■ **Requirement**
An exact copy of all the data, minus the images, is required.

Start of Block

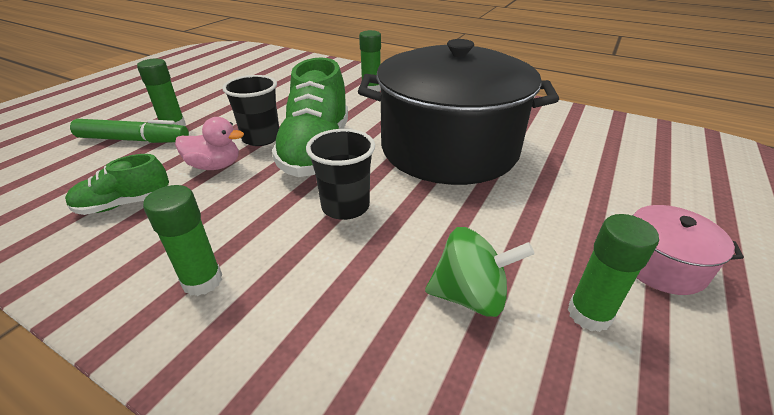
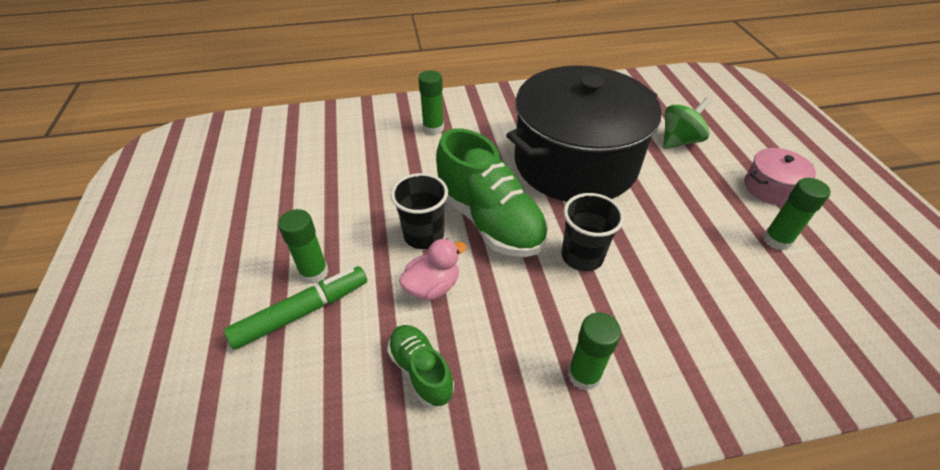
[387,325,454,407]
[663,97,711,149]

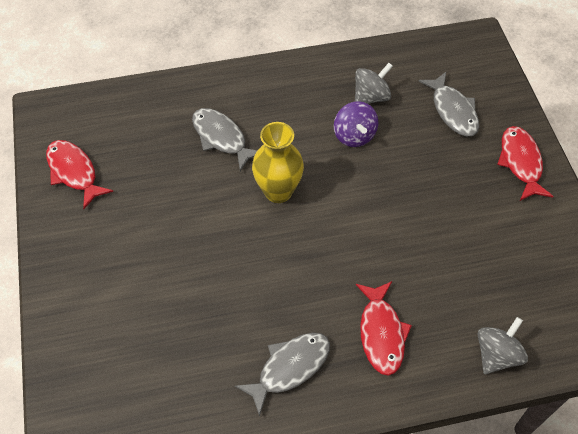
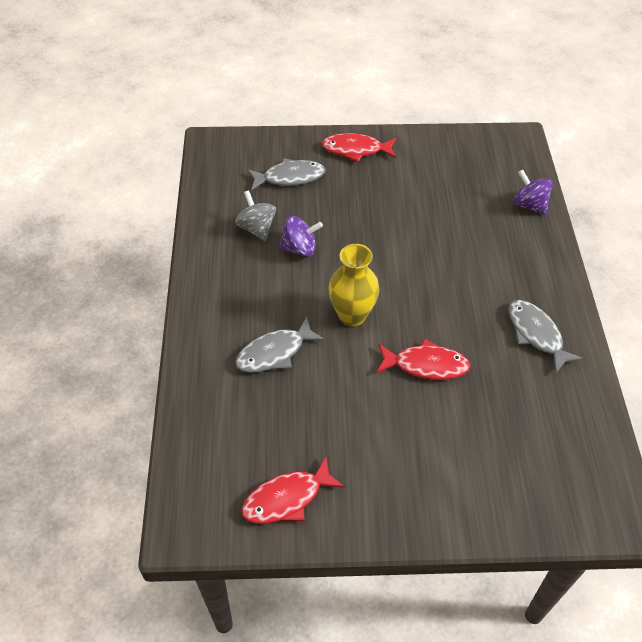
[376,339,471,380]
[513,170,553,215]

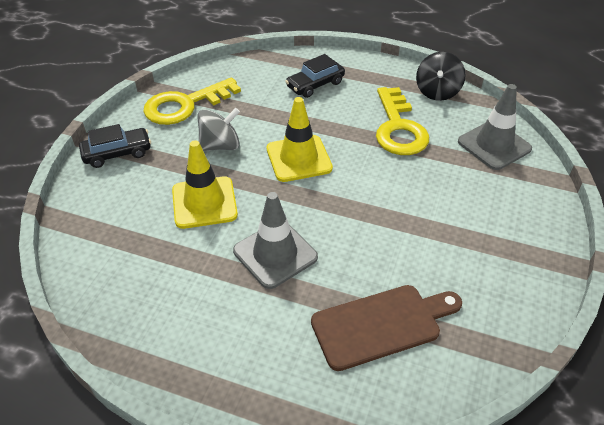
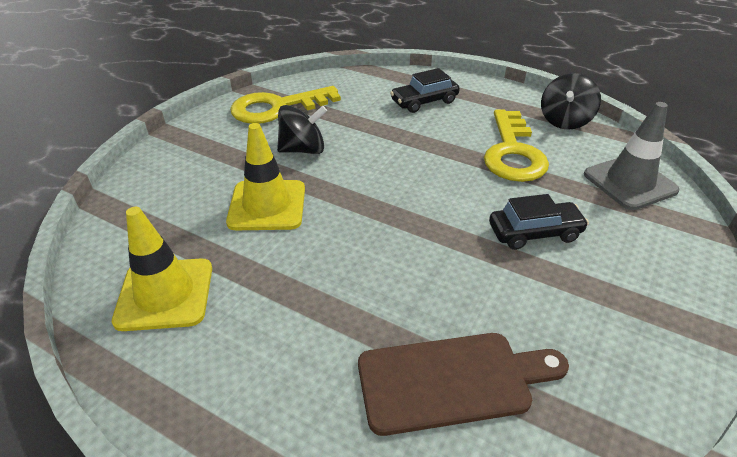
[489,194,589,250]
[277,105,327,154]
[233,192,318,289] (first image)
[112,207,212,331]

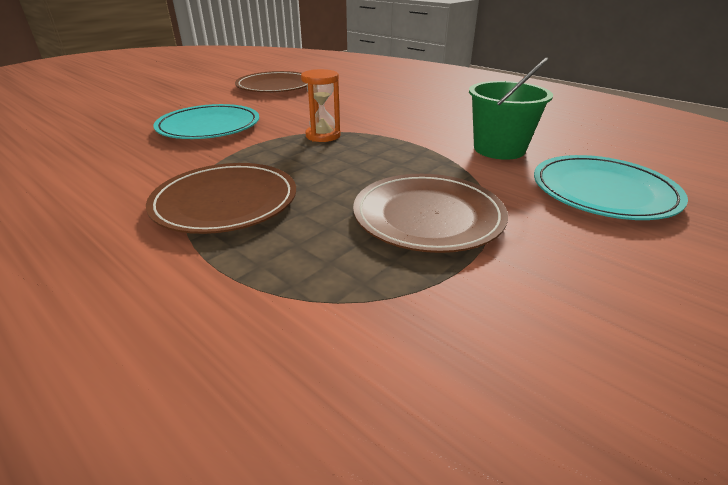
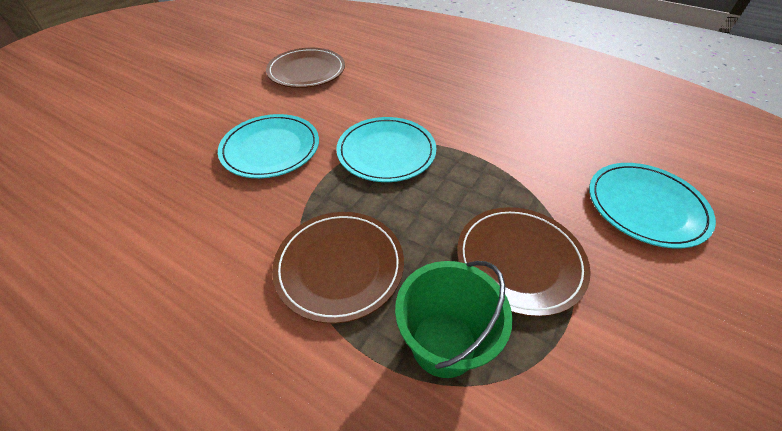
[336,117,437,182]
[395,261,513,378]

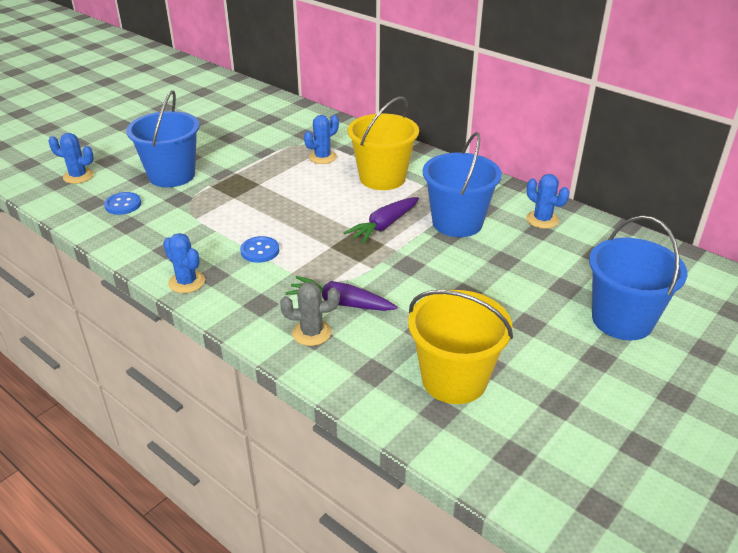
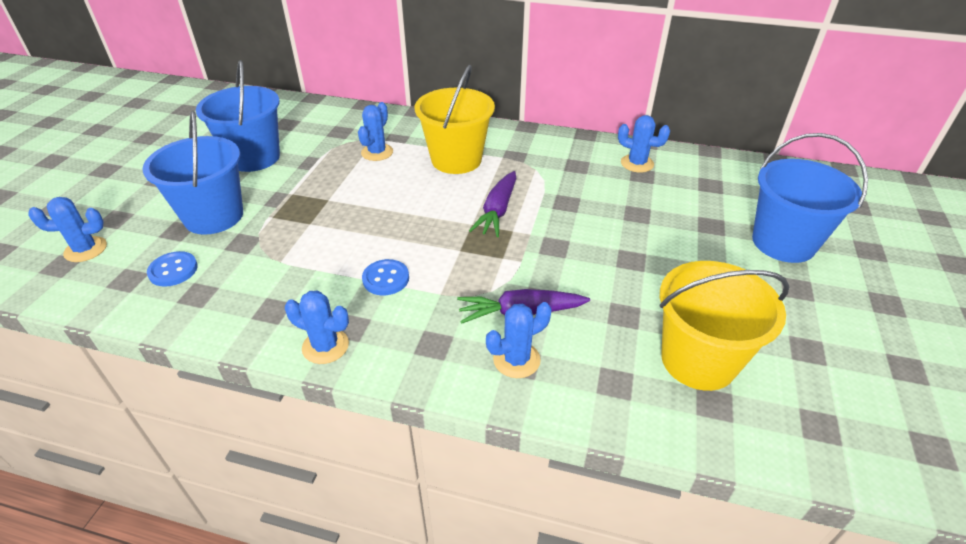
[486,302,552,378]
[196,60,280,172]

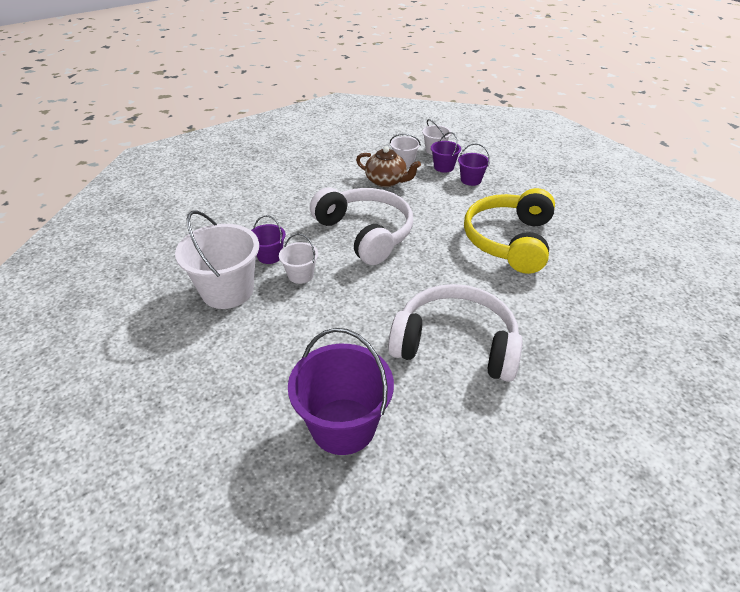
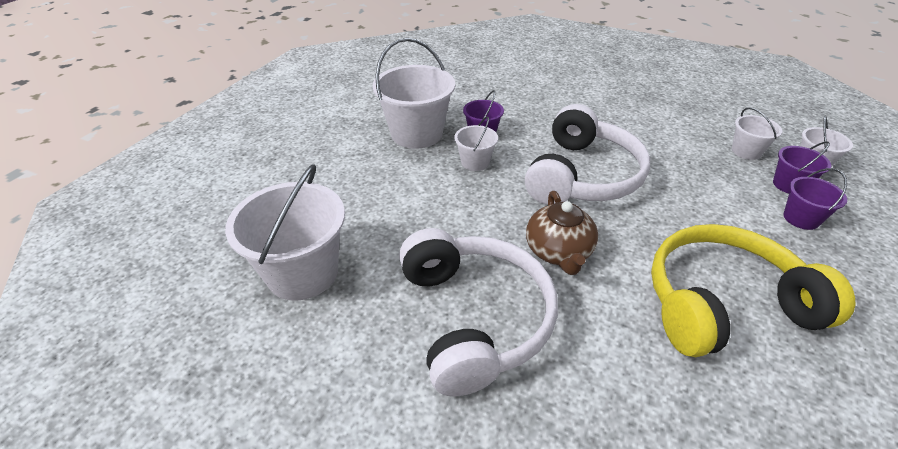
[225,164,345,301]
[526,191,598,275]

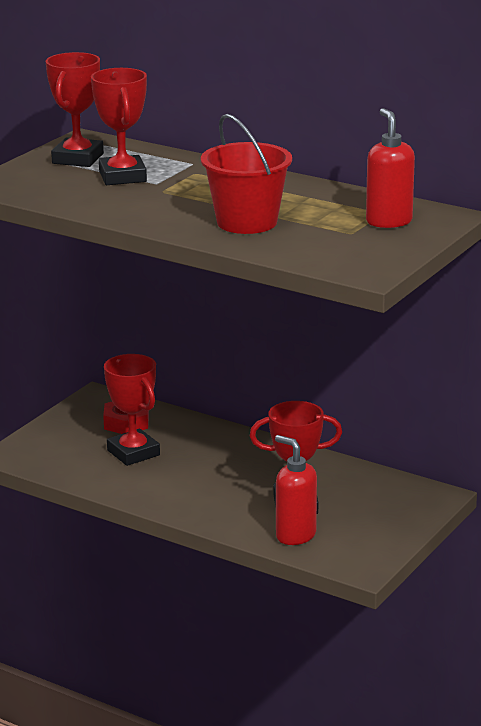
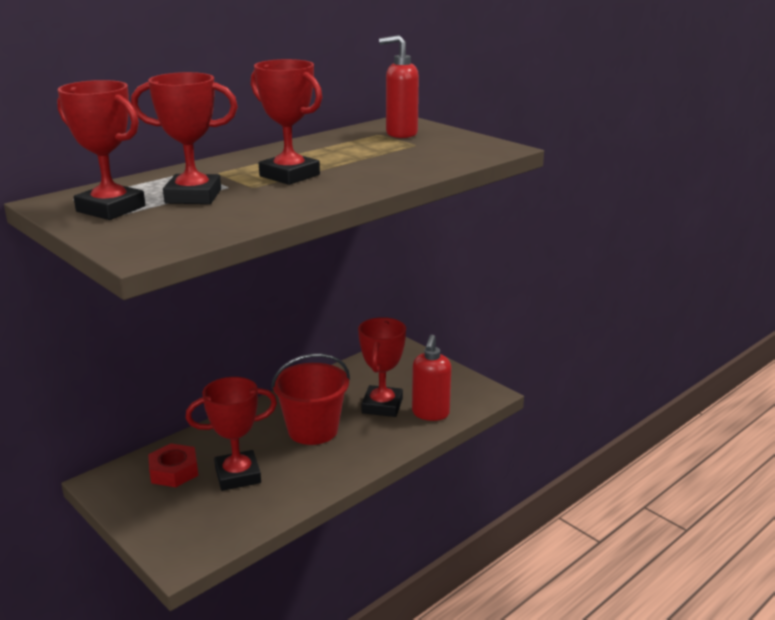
[271,354,350,445]
[412,334,451,421]
[251,59,322,185]

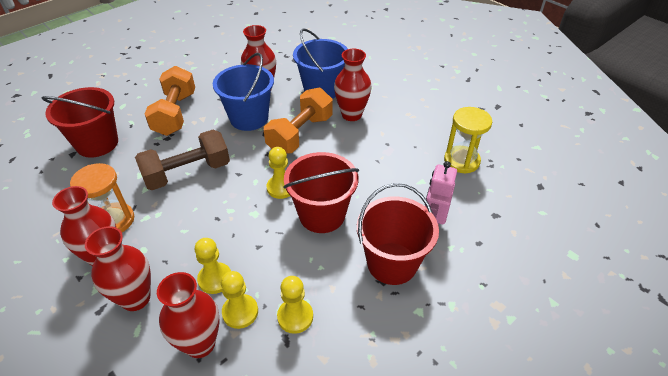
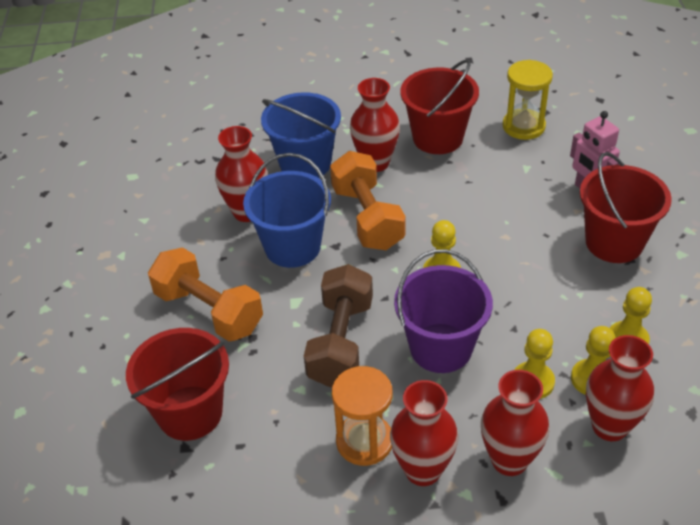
[400,59,479,154]
[394,249,493,373]

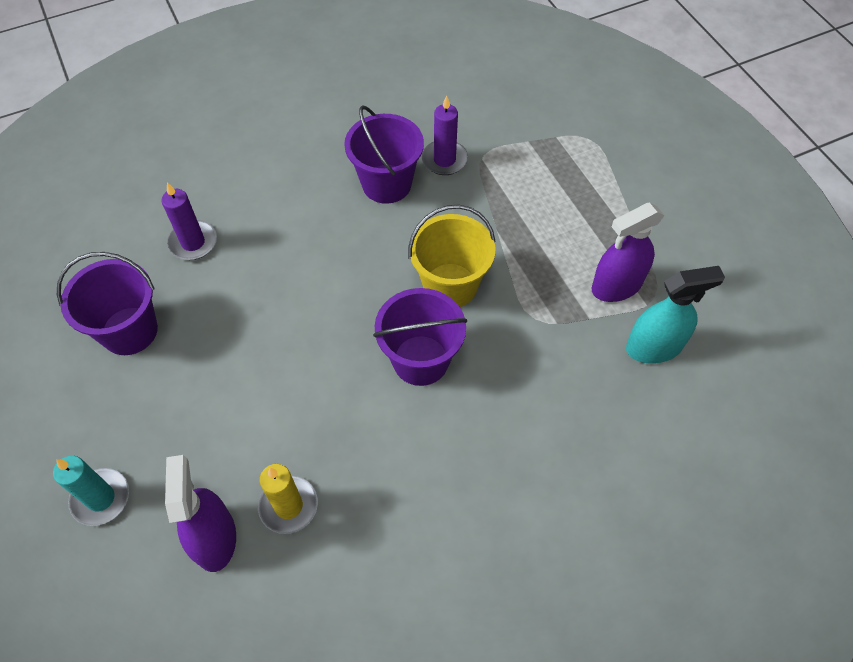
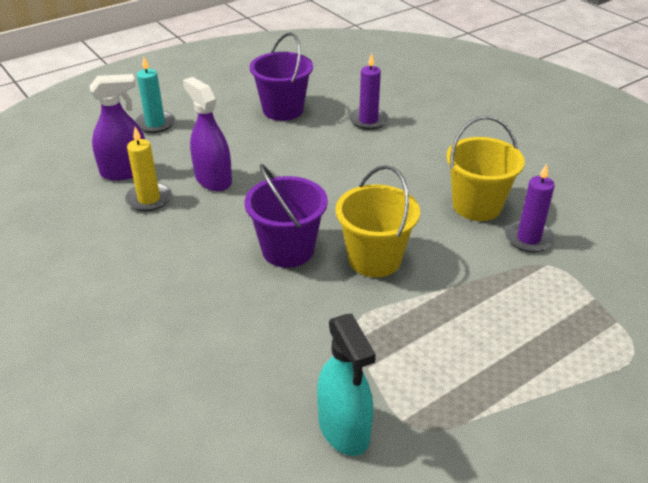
[446,116,525,221]
[183,77,232,191]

End of Block

■ **Result**
[387,325,454,407]
[663,97,711,149]

[376,339,471,380]
[513,170,553,215]

[489,194,589,250]
[277,105,327,154]
[233,192,318,289] (first image)
[112,207,212,331]

[336,117,437,182]
[395,261,513,378]

[486,302,552,378]
[196,60,280,172]

[225,164,345,301]
[526,191,598,275]

[271,354,350,445]
[412,334,451,421]
[251,59,322,185]

[400,59,479,154]
[394,249,493,373]

[446,116,525,221]
[183,77,232,191]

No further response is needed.